• _Work request_: Beginning at the line that holds "purple circle: (215, 174) -> (73, 103), moved", transcribe each line exactly through the end of the records, and leave any pictures out.

═══ Given records

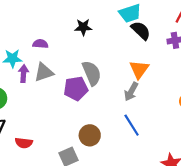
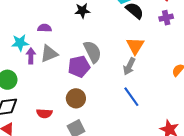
brown circle: (90, 135) -> (76, 98), moved
red semicircle: (24, 143) -> (44, 113), moved

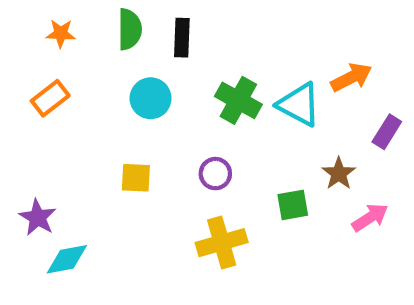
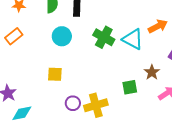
purple circle: (215, 174) -> (73, 103), moved

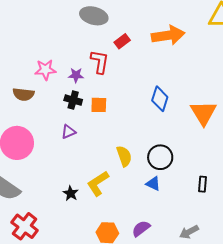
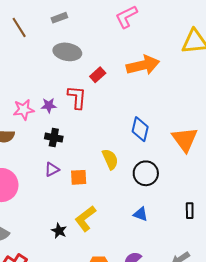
purple star: (76, 75) -> (49, 105), moved
orange square: (99, 105) -> (79, 177), moved
yellow semicircle: (124, 156) -> (110, 159), moved
black circle: (160, 157) -> (146, 173), moved

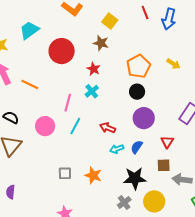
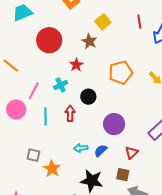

══════

• _Solved exercise_:
purple circle: (215, 174) -> (73, 103), moved

purple star: (76, 75) -> (49, 105), moved
orange square: (99, 105) -> (79, 177), moved
yellow semicircle: (124, 156) -> (110, 159), moved
black circle: (160, 157) -> (146, 173), moved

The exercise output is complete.